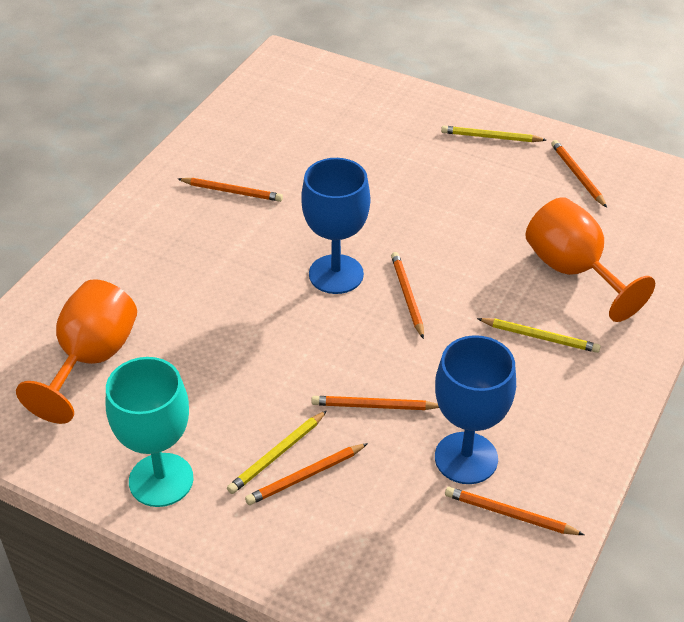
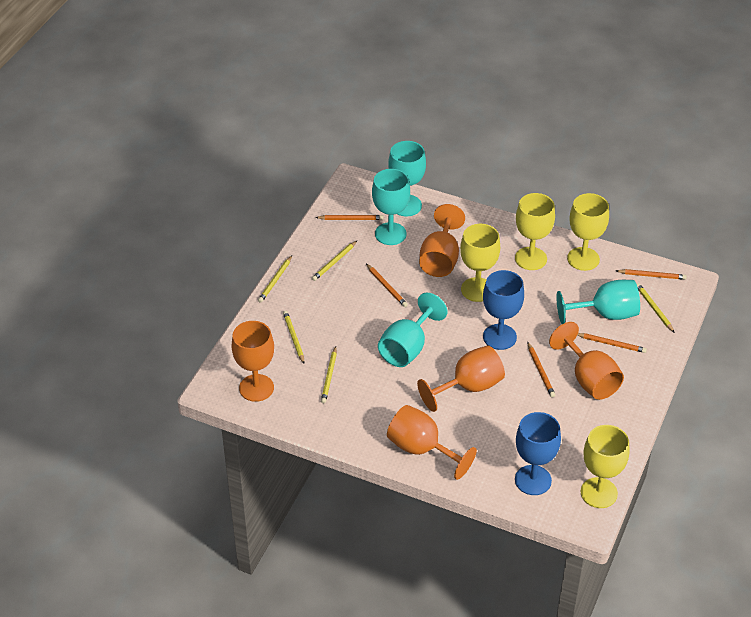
orange goblet: 2 -> 5
orange pencil: 6 -> 5
turquoise goblet: 1 -> 4
yellow goblet: 0 -> 4
yellow pencil: 3 -> 5

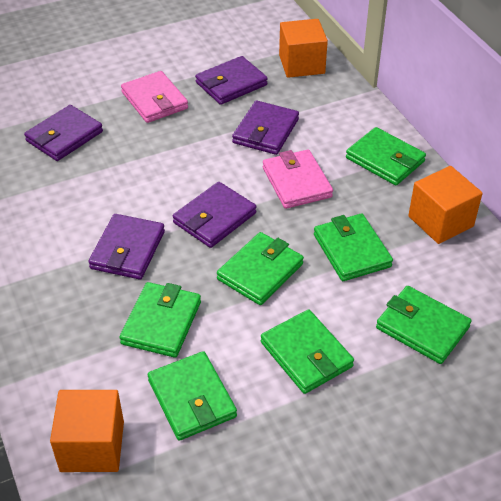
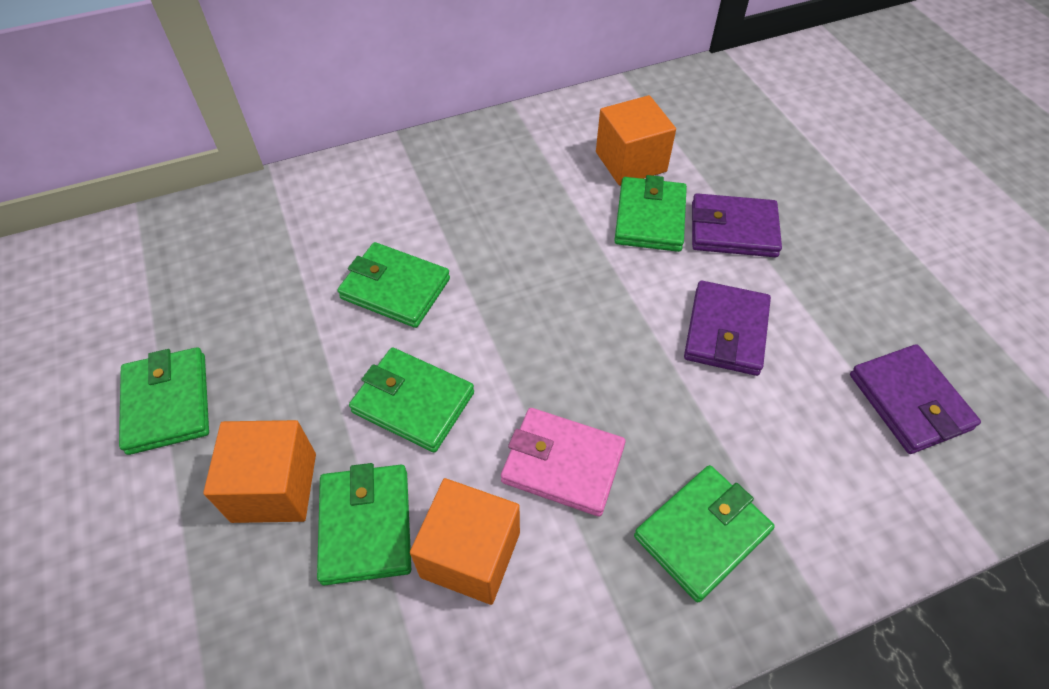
green wallet: 7 -> 6
pink wallet: 2 -> 1
purple wallet: 5 -> 3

» REQUIREMENT
An exact reproduction of the material above is needed, without its pictures.

» SOLUTION TO THIS PROBLEM
orange goblet: 2 -> 5
orange pencil: 6 -> 5
turquoise goblet: 1 -> 4
yellow goblet: 0 -> 4
yellow pencil: 3 -> 5

green wallet: 7 -> 6
pink wallet: 2 -> 1
purple wallet: 5 -> 3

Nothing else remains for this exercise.